*** Begin section ***

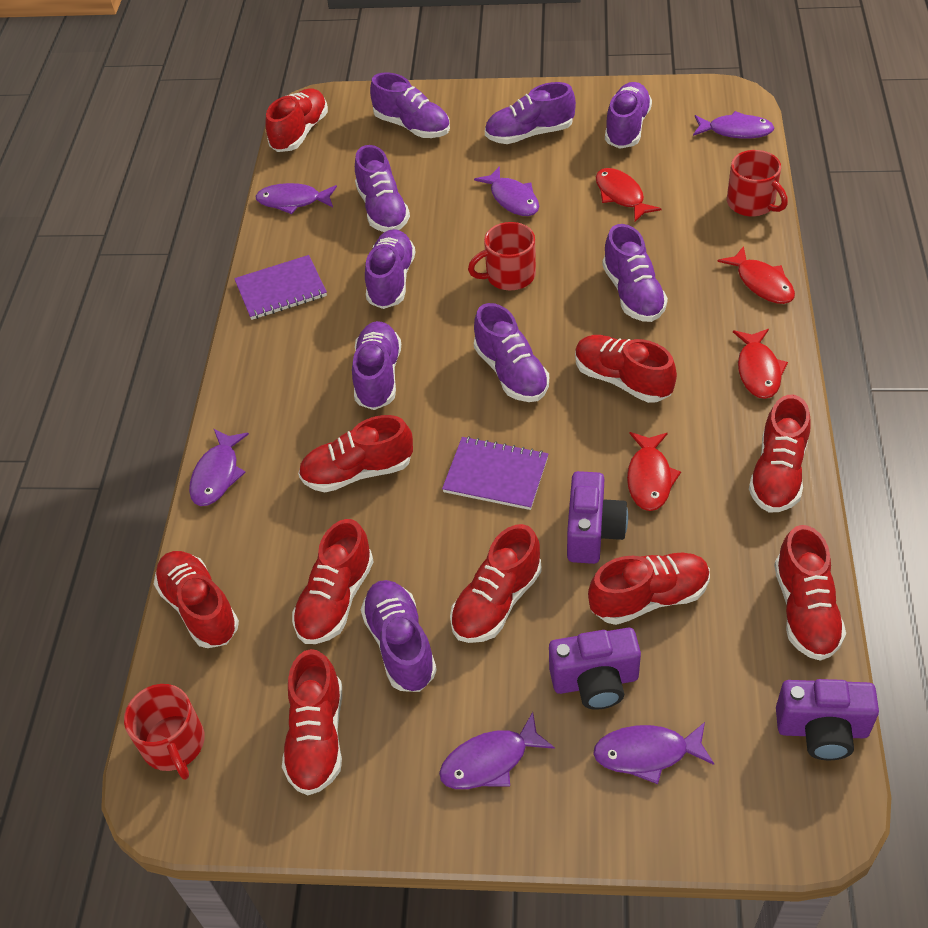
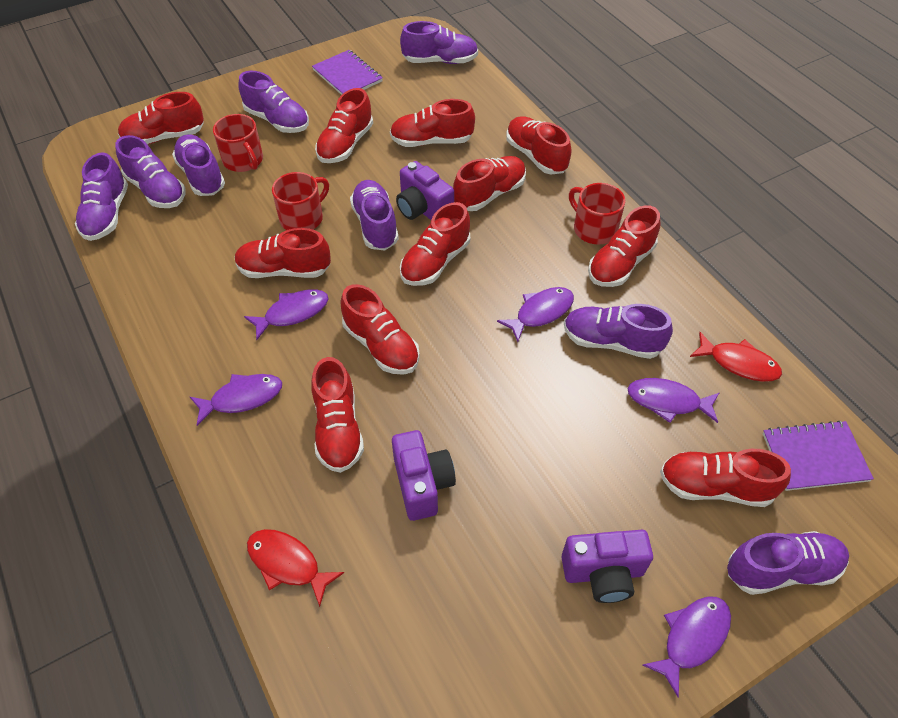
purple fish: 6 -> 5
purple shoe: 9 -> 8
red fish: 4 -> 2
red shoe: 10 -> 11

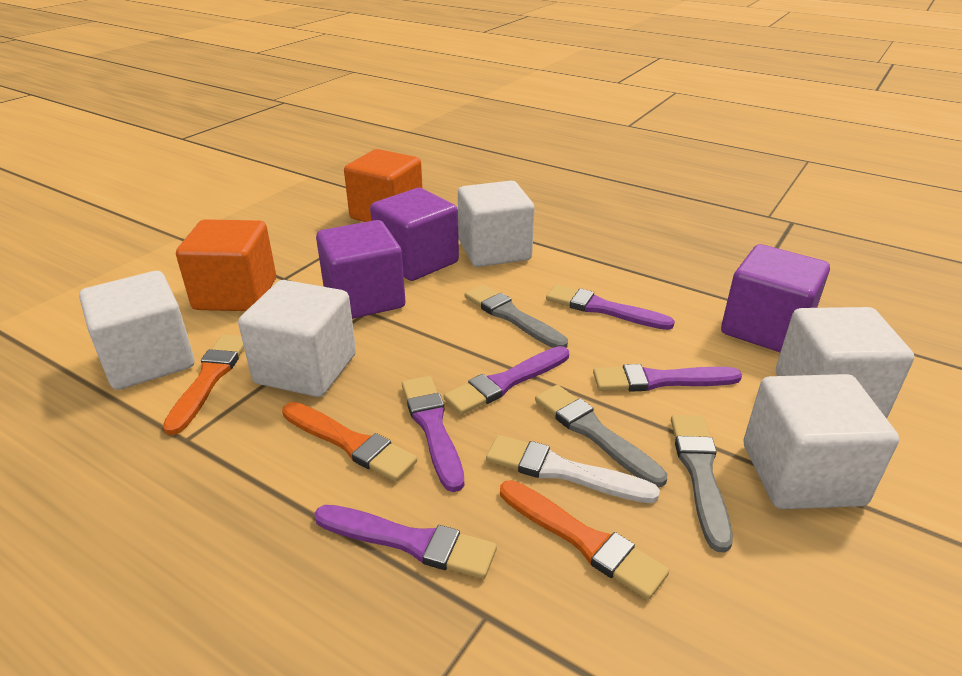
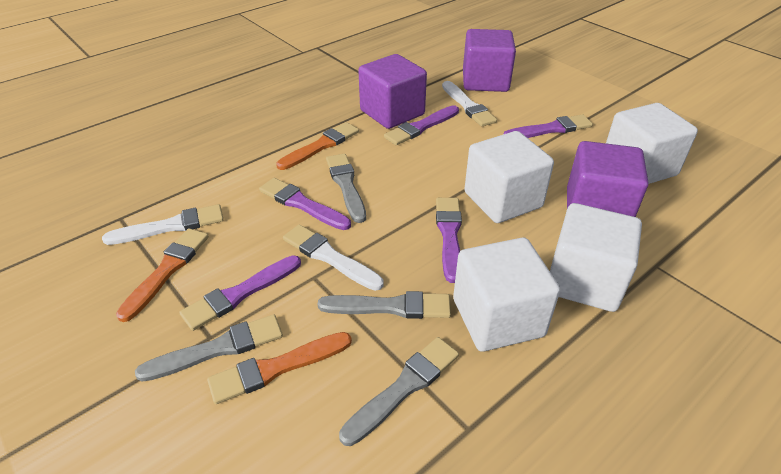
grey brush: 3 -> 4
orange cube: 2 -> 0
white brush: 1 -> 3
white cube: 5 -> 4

*** End section ***

• _Action item_
Make an exact copy of the listing. Leave its pictures out.

• _Reply to the exercise_
purple fish: 6 -> 5
purple shoe: 9 -> 8
red fish: 4 -> 2
red shoe: 10 -> 11

grey brush: 3 -> 4
orange cube: 2 -> 0
white brush: 1 -> 3
white cube: 5 -> 4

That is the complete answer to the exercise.